■ WHAT IS NEEDED
In the entries below, find the line with "none -> cyan brick F2:F3 level 1" and print exactly every line from there up to and including the line with "none -> black brick F9:H9 level 1", with no other lines.

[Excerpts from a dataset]

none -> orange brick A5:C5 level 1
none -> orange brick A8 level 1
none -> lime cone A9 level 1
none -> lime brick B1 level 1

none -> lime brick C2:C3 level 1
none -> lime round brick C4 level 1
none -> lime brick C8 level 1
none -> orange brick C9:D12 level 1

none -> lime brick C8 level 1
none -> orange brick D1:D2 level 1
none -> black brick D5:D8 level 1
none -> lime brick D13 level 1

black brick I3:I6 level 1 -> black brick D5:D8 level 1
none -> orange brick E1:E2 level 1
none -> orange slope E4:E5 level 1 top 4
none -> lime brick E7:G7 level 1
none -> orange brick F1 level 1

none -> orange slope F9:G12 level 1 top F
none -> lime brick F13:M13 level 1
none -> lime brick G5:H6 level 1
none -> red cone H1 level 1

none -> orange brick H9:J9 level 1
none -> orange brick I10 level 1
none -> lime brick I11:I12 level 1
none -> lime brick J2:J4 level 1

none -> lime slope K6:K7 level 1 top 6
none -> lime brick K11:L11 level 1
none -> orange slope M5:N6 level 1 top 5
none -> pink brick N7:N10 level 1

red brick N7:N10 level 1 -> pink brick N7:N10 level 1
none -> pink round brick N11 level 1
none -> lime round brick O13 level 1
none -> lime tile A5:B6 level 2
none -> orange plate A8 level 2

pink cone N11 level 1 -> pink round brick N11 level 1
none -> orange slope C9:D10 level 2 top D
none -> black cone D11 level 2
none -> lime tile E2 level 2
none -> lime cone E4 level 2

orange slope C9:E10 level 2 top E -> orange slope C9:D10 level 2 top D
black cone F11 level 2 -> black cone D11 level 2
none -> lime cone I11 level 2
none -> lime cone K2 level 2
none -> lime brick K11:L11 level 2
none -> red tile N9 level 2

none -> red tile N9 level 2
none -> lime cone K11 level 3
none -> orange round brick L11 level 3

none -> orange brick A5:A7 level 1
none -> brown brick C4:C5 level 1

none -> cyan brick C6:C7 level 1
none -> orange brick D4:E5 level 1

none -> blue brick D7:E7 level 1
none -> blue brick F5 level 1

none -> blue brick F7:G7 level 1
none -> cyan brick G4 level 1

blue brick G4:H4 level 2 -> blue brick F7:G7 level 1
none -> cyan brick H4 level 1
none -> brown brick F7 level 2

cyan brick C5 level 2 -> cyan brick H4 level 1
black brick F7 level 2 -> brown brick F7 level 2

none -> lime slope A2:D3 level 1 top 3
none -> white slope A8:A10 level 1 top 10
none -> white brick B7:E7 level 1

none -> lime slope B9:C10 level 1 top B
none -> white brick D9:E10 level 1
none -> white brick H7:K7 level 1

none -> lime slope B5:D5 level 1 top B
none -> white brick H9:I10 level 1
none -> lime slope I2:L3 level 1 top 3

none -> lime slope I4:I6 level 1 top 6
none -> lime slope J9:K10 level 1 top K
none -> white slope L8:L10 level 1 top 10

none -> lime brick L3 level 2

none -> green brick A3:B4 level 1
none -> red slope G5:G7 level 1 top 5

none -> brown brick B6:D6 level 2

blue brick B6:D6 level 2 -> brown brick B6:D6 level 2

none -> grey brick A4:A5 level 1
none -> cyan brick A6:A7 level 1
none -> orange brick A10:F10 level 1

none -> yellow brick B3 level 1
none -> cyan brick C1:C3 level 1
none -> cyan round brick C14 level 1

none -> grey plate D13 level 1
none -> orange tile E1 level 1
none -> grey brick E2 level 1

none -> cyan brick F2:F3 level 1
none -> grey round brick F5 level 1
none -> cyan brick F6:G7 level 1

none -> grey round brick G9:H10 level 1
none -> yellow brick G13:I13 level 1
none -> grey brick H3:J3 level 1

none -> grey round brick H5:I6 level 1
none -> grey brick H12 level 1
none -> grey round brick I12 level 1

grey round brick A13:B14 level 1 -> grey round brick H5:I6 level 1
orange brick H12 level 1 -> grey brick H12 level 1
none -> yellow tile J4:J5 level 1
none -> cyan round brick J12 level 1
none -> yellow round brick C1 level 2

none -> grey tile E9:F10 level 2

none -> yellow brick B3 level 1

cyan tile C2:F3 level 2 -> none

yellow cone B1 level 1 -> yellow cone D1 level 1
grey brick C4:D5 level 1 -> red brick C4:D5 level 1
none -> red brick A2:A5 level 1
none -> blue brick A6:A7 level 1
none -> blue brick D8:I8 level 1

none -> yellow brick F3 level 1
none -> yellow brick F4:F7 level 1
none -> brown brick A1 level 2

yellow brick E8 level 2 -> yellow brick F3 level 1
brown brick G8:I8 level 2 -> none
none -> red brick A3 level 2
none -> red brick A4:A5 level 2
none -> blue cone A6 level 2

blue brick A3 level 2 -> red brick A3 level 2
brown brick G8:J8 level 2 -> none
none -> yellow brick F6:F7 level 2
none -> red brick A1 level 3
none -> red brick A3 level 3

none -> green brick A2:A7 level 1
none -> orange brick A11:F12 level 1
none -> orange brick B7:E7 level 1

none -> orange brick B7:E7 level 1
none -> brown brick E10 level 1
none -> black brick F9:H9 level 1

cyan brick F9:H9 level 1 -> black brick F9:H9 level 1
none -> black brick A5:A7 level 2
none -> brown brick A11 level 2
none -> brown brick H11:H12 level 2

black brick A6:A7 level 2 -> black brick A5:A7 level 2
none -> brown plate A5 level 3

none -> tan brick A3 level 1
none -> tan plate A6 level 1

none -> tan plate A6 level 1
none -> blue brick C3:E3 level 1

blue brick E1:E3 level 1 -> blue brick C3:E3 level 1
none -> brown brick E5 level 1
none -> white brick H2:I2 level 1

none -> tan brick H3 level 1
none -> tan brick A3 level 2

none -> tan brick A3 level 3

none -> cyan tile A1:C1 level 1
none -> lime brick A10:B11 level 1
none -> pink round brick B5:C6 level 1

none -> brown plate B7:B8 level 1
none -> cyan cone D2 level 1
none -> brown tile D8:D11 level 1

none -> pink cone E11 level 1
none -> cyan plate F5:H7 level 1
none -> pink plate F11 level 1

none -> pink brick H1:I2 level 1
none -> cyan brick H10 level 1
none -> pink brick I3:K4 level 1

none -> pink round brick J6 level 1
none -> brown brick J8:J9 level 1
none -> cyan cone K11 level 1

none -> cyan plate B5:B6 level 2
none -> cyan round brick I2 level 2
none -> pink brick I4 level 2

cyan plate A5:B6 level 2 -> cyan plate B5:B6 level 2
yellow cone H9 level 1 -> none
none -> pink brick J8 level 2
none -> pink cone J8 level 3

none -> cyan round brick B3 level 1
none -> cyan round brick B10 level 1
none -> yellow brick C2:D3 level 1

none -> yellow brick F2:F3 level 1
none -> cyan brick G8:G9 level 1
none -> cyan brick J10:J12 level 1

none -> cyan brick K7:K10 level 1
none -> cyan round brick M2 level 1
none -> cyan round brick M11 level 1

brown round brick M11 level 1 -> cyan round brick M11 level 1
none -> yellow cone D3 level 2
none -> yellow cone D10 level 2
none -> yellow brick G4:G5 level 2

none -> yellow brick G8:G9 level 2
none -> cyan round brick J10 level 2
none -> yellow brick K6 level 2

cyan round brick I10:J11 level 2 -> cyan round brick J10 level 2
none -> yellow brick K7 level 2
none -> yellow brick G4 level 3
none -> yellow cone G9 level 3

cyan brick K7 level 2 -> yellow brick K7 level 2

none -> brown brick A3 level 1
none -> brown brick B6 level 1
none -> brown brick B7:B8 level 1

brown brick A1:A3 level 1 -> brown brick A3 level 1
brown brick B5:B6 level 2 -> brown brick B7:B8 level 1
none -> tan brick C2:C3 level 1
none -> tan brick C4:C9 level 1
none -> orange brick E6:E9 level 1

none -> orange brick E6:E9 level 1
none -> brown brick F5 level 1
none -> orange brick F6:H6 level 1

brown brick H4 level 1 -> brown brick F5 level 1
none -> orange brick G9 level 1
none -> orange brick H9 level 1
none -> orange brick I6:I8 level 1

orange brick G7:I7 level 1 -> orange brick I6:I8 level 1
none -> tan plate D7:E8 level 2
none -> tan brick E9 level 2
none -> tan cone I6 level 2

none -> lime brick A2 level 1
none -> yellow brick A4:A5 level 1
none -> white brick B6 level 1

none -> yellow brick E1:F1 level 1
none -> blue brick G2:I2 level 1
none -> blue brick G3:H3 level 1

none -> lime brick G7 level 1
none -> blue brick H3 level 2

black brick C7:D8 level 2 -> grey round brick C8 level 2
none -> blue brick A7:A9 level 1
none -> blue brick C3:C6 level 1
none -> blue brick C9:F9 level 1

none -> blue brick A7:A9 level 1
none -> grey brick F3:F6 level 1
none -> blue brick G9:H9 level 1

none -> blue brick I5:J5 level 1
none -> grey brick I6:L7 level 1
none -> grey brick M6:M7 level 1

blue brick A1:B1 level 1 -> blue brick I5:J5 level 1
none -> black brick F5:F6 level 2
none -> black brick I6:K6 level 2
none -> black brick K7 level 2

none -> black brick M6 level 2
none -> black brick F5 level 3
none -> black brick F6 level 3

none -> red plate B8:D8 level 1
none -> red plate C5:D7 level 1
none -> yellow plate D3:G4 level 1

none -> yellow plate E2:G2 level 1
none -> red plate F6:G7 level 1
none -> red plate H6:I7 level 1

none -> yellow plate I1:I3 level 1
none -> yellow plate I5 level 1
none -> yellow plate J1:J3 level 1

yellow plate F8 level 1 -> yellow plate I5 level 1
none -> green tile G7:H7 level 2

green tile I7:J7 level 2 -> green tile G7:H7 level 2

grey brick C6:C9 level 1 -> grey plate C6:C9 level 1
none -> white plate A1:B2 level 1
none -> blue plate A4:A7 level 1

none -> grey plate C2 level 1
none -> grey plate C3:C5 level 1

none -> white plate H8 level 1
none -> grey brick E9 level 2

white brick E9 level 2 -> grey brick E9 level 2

■ TASK SOLUTION
none -> cyan brick F2:F3 level 1
none -> grey round brick F5 level 1
none -> cyan brick F6:G7 level 1

none -> grey round brick G9:H10 level 1
none -> yellow brick G13:I13 level 1
none -> grey brick H3:J3 level 1

none -> grey round brick H5:I6 level 1
none -> grey brick H12 level 1
none -> grey round brick I12 level 1

grey round brick A13:B14 level 1 -> grey round brick H5:I6 level 1
orange brick H12 level 1 -> grey brick H12 level 1
none -> yellow tile J4:J5 level 1
none -> cyan round brick J12 level 1
none -> yellow round brick C1 level 2

none -> grey tile E9:F10 level 2

none -> yellow brick B3 level 1

cyan tile C2:F3 level 2 -> none

yellow cone B1 level 1 -> yellow cone D1 level 1
grey brick C4:D5 level 1 -> red brick C4:D5 level 1
none -> red brick A2:A5 level 1
none -> blue brick A6:A7 level 1
none -> blue brick D8:I8 level 1

none -> yellow brick F3 level 1
none -> yellow brick F4:F7 level 1
none -> brown brick A1 level 2

yellow brick E8 level 2 -> yellow brick F3 level 1
brown brick G8:I8 level 2 -> none
none -> red brick A3 level 2
none -> red brick A4:A5 level 2
none -> blue cone A6 level 2

blue brick A3 level 2 -> red brick A3 level 2
brown brick G8:J8 level 2 -> none
none -> yellow brick F6:F7 level 2
none -> red brick A1 level 3
none -> red brick A3 level 3

none -> green brick A2:A7 level 1
none -> orange brick A11:F12 level 1
none -> orange brick B7:E7 level 1

none -> orange brick B7:E7 level 1
none -> brown brick E10 level 1
none -> black brick F9:H9 level 1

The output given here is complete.